◆ **Problem to work on**
In the data below, find the line with "was: JetBlackWoodenPencil" and the line with "was: TealDominoPiece", then restate both and every line between them exactly, minus the pictures.

[Collection entries]
################

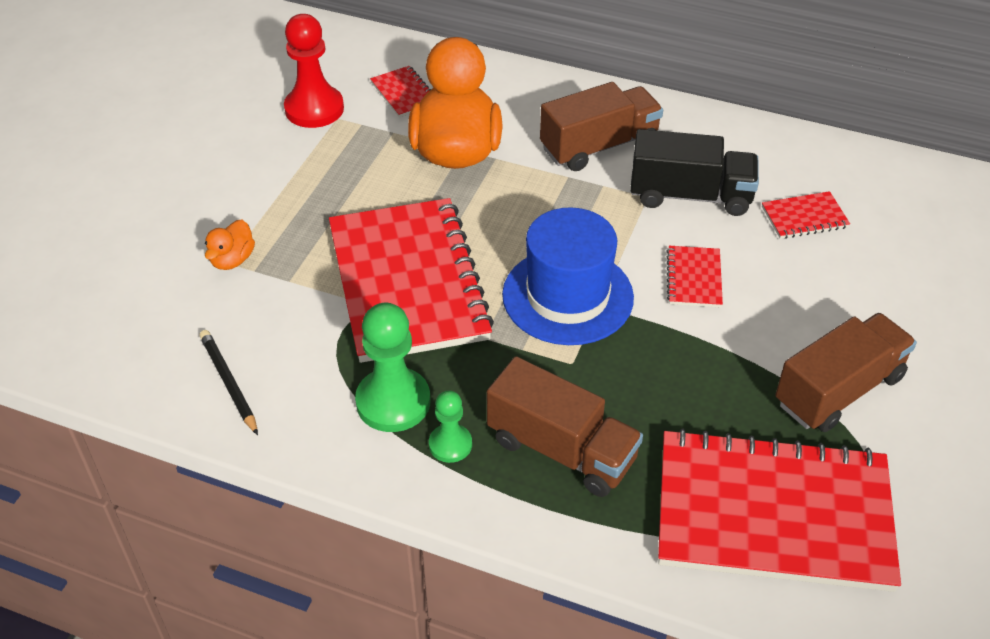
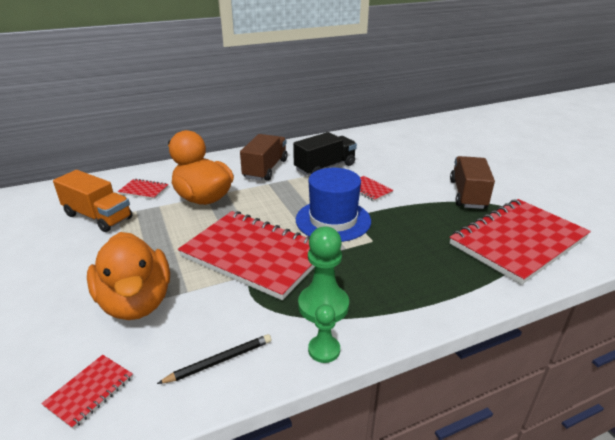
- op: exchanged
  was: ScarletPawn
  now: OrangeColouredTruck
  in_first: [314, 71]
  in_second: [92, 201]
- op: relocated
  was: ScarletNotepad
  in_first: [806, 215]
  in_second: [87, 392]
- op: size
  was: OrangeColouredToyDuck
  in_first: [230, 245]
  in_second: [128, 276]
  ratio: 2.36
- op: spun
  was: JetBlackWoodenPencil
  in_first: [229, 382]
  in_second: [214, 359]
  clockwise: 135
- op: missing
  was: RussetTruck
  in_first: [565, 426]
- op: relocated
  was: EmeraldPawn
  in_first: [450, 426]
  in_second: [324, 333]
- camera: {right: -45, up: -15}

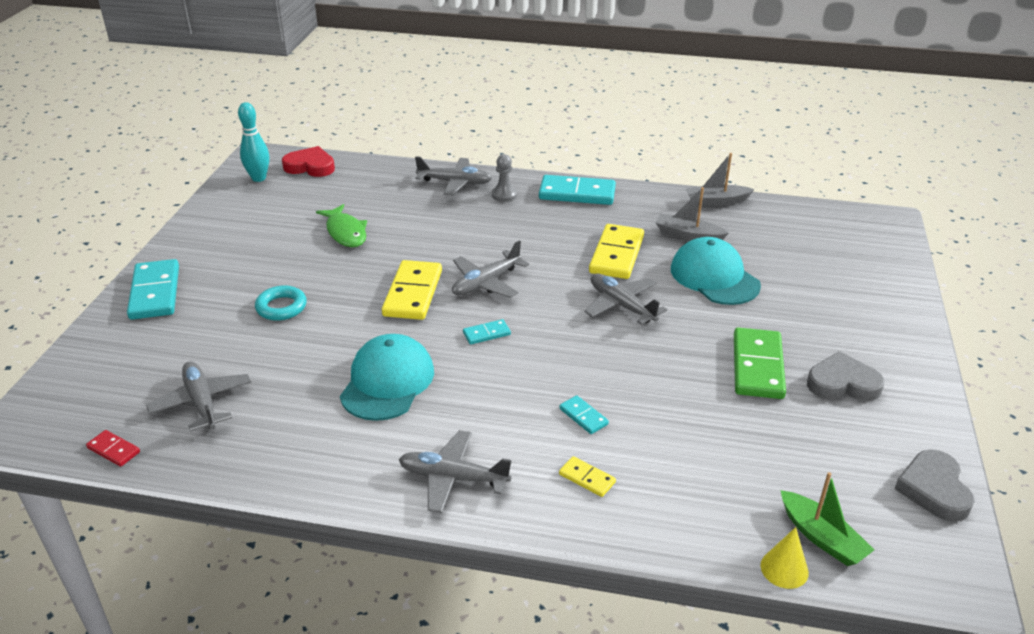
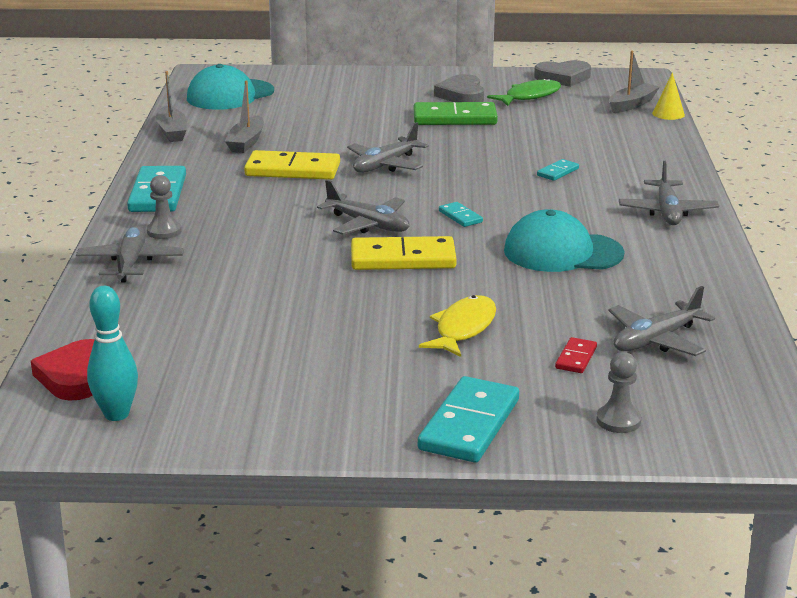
- op: relocated
  was: EmeraldFishFigure
  in_first: [341, 225]
  in_second: [524, 92]
- op: relocated
  was: TealCap
  in_first: [716, 271]
  in_second: [230, 87]
- op: spun
  was: TealDominoPiece
  in_first: [153, 289]
  in_second: [468, 419]
  clockwise: -45
- op: exchanged
  was: TealRing
  now: BrightYellowFishFigure
  in_first: [281, 303]
  in_second: [457, 326]
- op: relocated
  was: ScarletDominoPiece
  in_first: [113, 448]
  in_second: [576, 355]
- op: missing
  was: BrightYellowDominoPiece
  in_first: [587, 476]
- op: colour
  was: EmeraldSailboat
  now: GraySailboat
  in_first: [827, 519]
  in_second: [634, 82]
- op: appeared
  now: GrayPawn
  in_second: [618, 392]
- camera: {right: -100, up: -10}

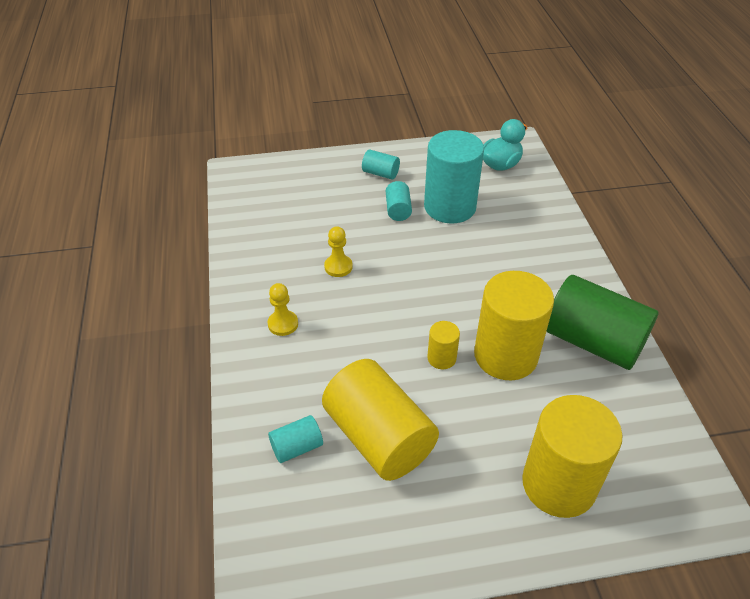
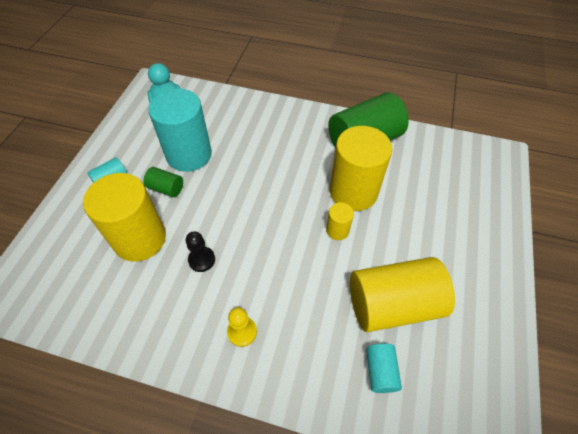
- op: colour
  was: TealCylinder
  now: EmeraldCylinder
  in_first: [399, 201]
  in_second: [163, 182]
- op: colour
  was: BrightYellowPawn
  now: JetBlackPawn
  in_first: [338, 251]
  in_second: [200, 251]
- op: relocated
  was: BrightYellowCylinder
  in_first: [572, 456]
  in_second: [124, 217]
- camera: {right: -65, up: 10}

################

◆ **Output for this exercise**
  was: JetBlackWoodenPencil
  in_first: [229, 382]
  in_second: [214, 359]
  clockwise: 135
- op: missing
  was: RussetTruck
  in_first: [565, 426]
- op: relocated
  was: EmeraldPawn
  in_first: [450, 426]
  in_second: [324, 333]
- camera: {right: -45, up: -15}

- op: relocated
  was: EmeraldFishFigure
  in_first: [341, 225]
  in_second: [524, 92]
- op: relocated
  was: TealCap
  in_first: [716, 271]
  in_second: [230, 87]
- op: spun
  was: TealDominoPiece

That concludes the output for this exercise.